* _Required work_: Reproduce every text line of the material below word for word, leaving the pictures out.
--- BEGIN Listing ---
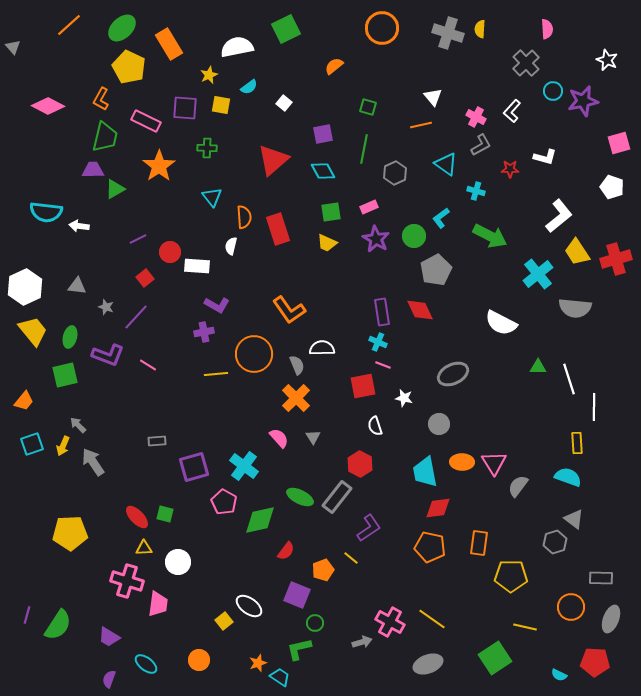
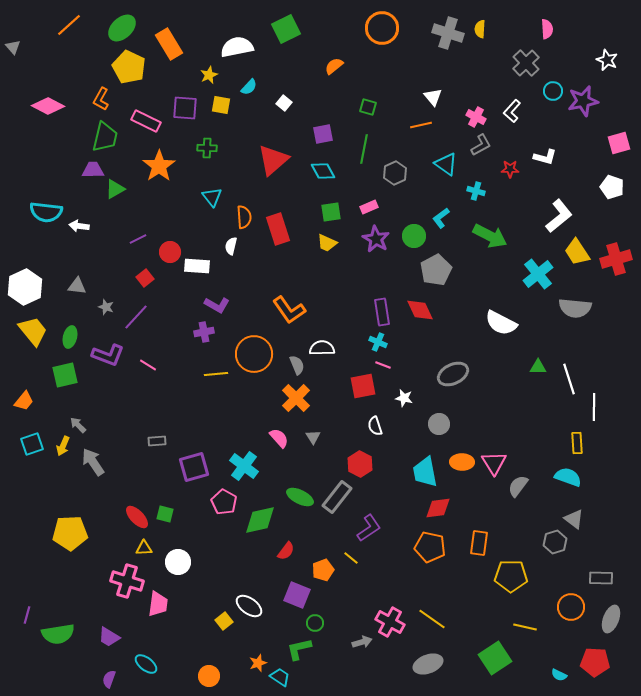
cyan semicircle at (249, 87): rotated 12 degrees counterclockwise
green semicircle at (58, 625): moved 9 px down; rotated 48 degrees clockwise
orange circle at (199, 660): moved 10 px right, 16 px down
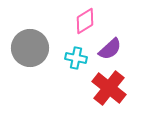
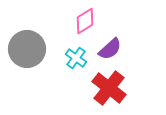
gray circle: moved 3 px left, 1 px down
cyan cross: rotated 25 degrees clockwise
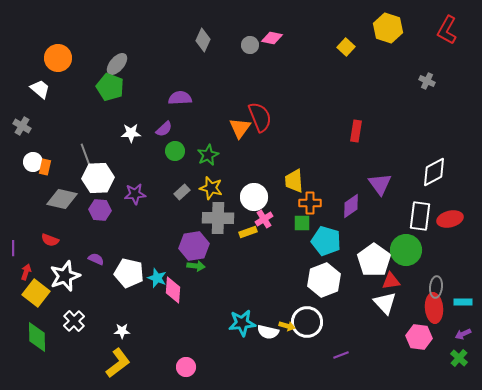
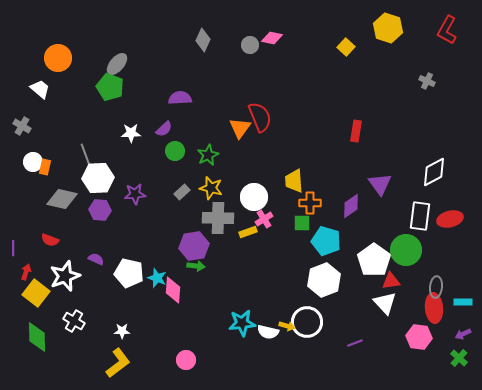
white cross at (74, 321): rotated 15 degrees counterclockwise
purple line at (341, 355): moved 14 px right, 12 px up
pink circle at (186, 367): moved 7 px up
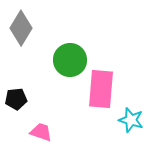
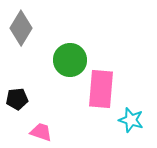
black pentagon: moved 1 px right
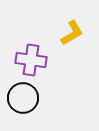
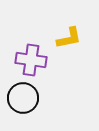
yellow L-shape: moved 3 px left, 5 px down; rotated 20 degrees clockwise
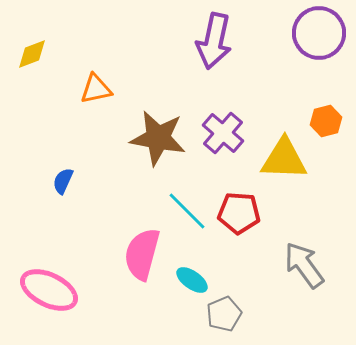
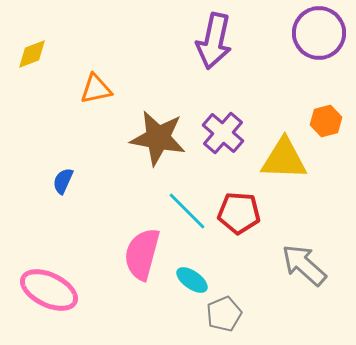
gray arrow: rotated 12 degrees counterclockwise
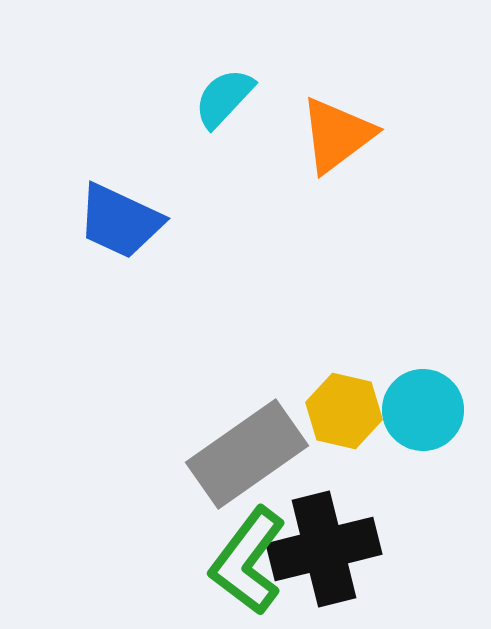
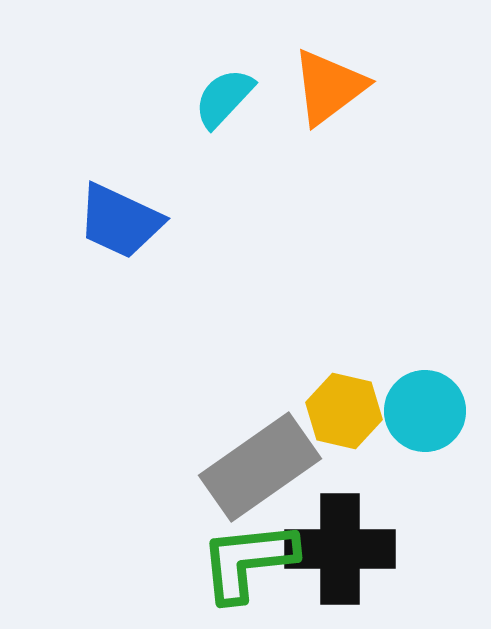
orange triangle: moved 8 px left, 48 px up
cyan circle: moved 2 px right, 1 px down
gray rectangle: moved 13 px right, 13 px down
black cross: moved 16 px right; rotated 14 degrees clockwise
green L-shape: rotated 47 degrees clockwise
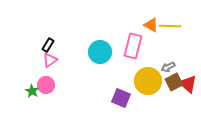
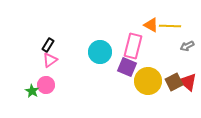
gray arrow: moved 19 px right, 21 px up
red triangle: moved 2 px up
purple square: moved 6 px right, 31 px up
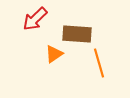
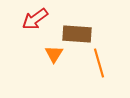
red arrow: rotated 8 degrees clockwise
orange triangle: rotated 24 degrees counterclockwise
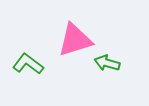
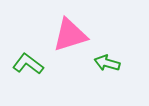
pink triangle: moved 5 px left, 5 px up
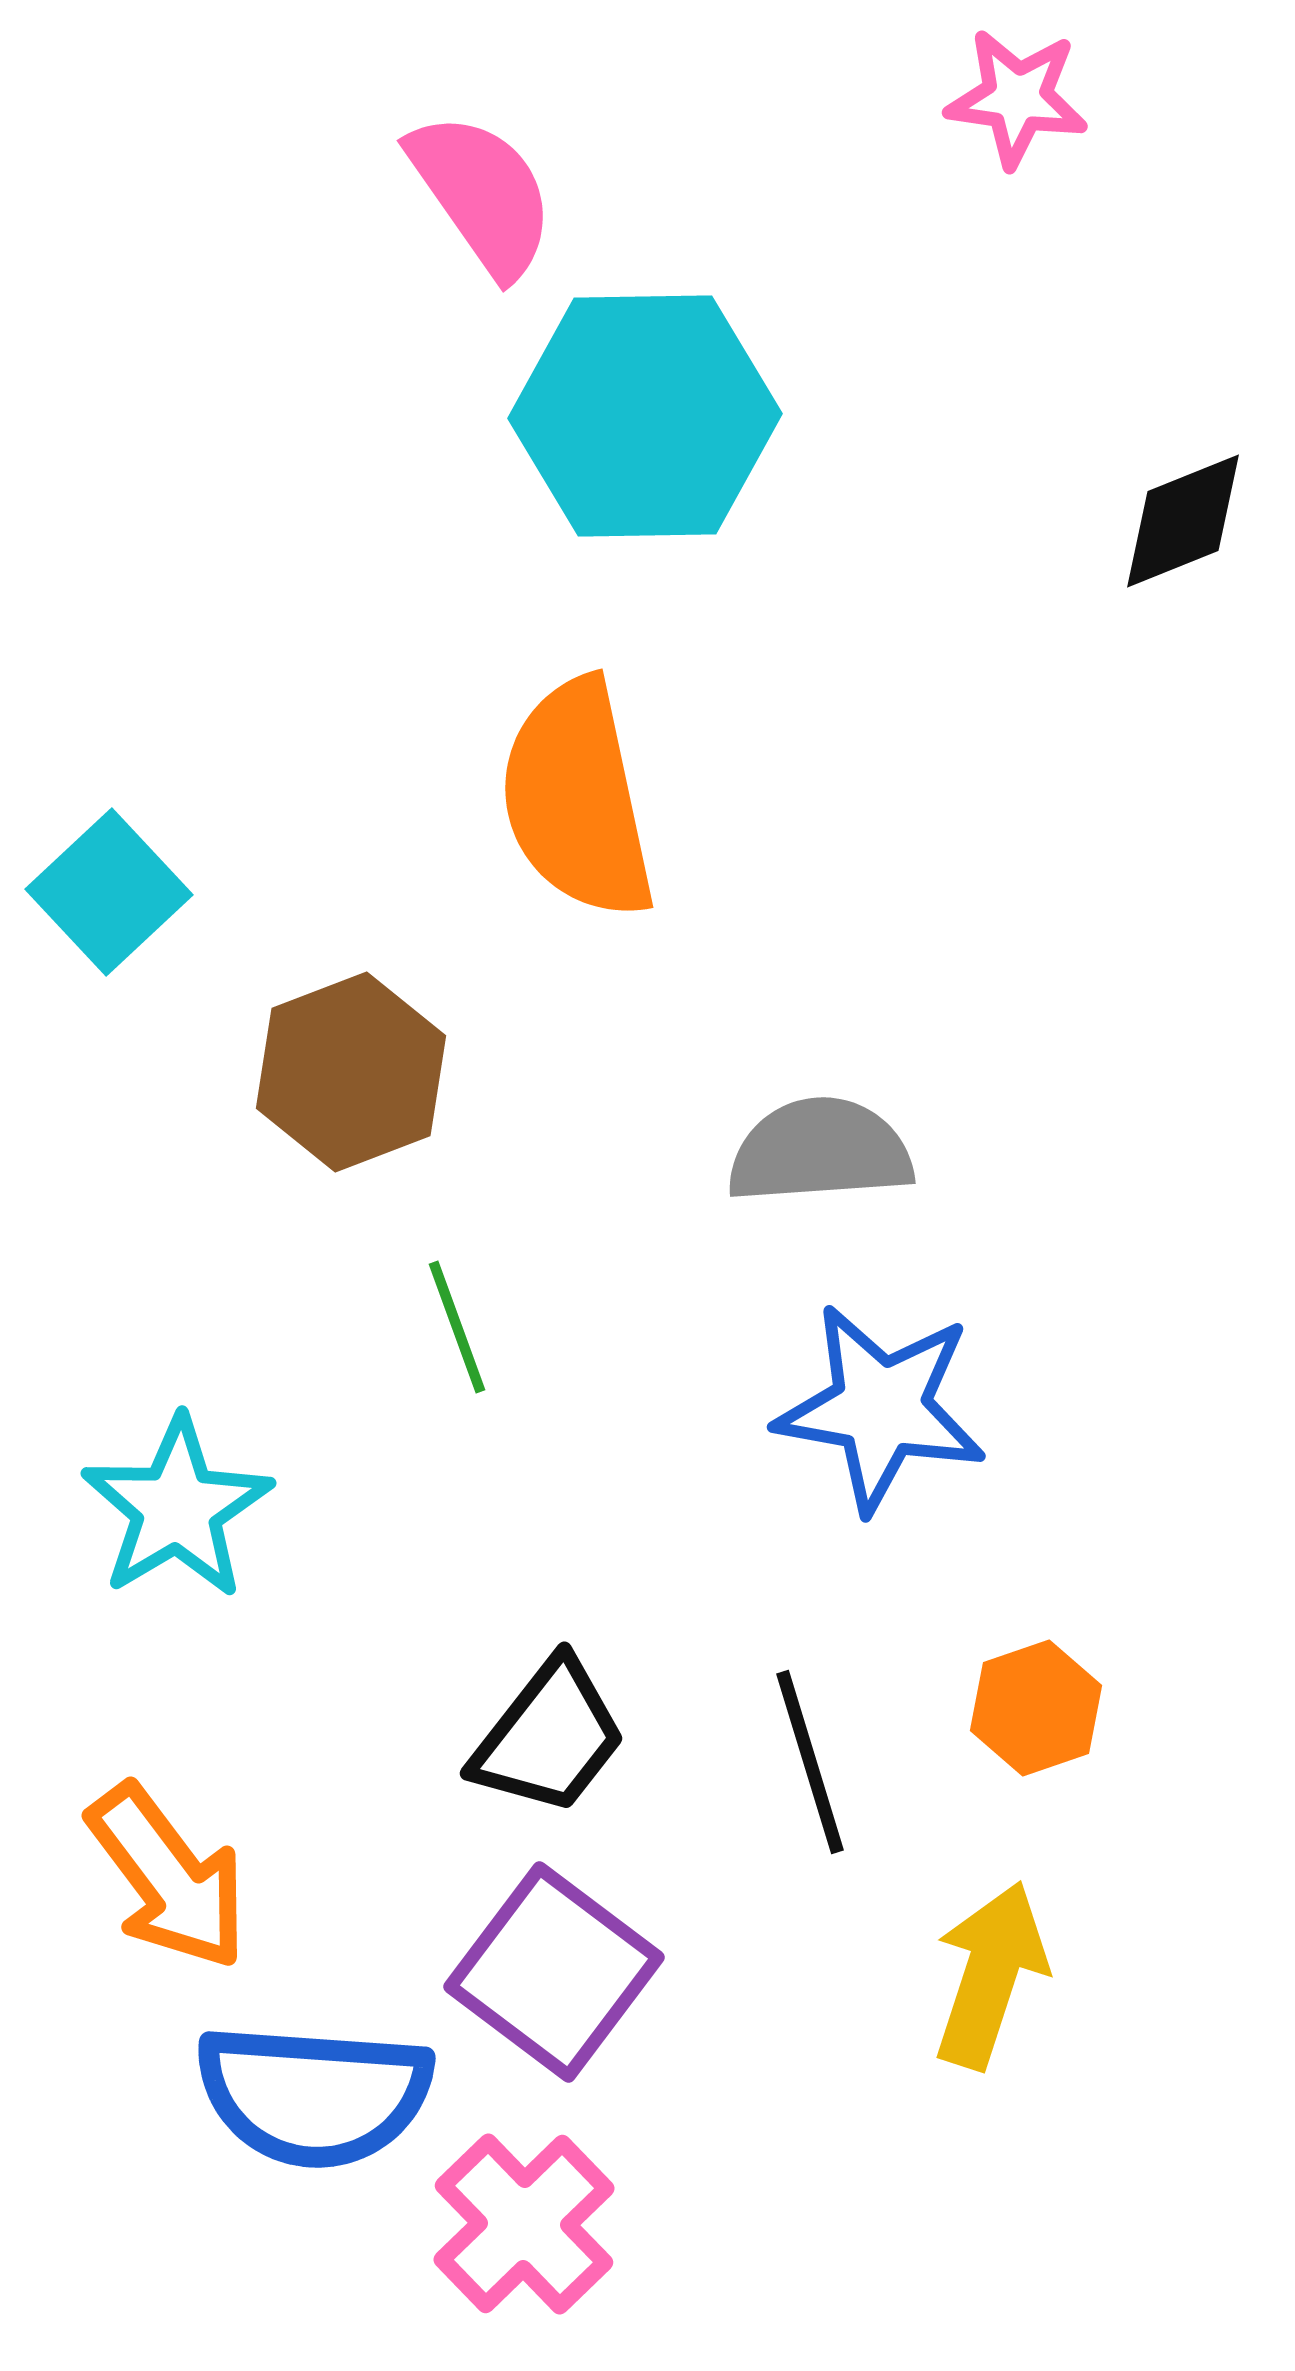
--- END Listing ---
* _Worked answer_:
cyan semicircle at (249, 87): rotated 12 degrees counterclockwise
green semicircle at (58, 625): moved 9 px down; rotated 48 degrees clockwise
orange circle at (199, 660): moved 10 px right, 16 px down
gray circle: moved 3 px left, 1 px down
cyan cross: rotated 25 degrees clockwise
white cross at (74, 321): rotated 15 degrees counterclockwise
purple line at (341, 355): moved 14 px right, 12 px up
pink circle at (186, 367): moved 7 px up
black pentagon: moved 1 px right
yellow L-shape: moved 3 px left, 5 px down; rotated 20 degrees clockwise
gray arrow: rotated 12 degrees counterclockwise
orange triangle: moved 8 px left, 48 px up
cyan circle: moved 2 px right, 1 px down
gray rectangle: moved 13 px right, 13 px down
black cross: moved 16 px right; rotated 14 degrees clockwise
green L-shape: rotated 47 degrees clockwise
gray arrow: moved 19 px right, 21 px up
red triangle: moved 2 px up
purple square: moved 6 px right, 31 px up
red arrow: rotated 8 degrees clockwise
orange triangle: rotated 24 degrees counterclockwise
pink triangle: moved 5 px left, 5 px up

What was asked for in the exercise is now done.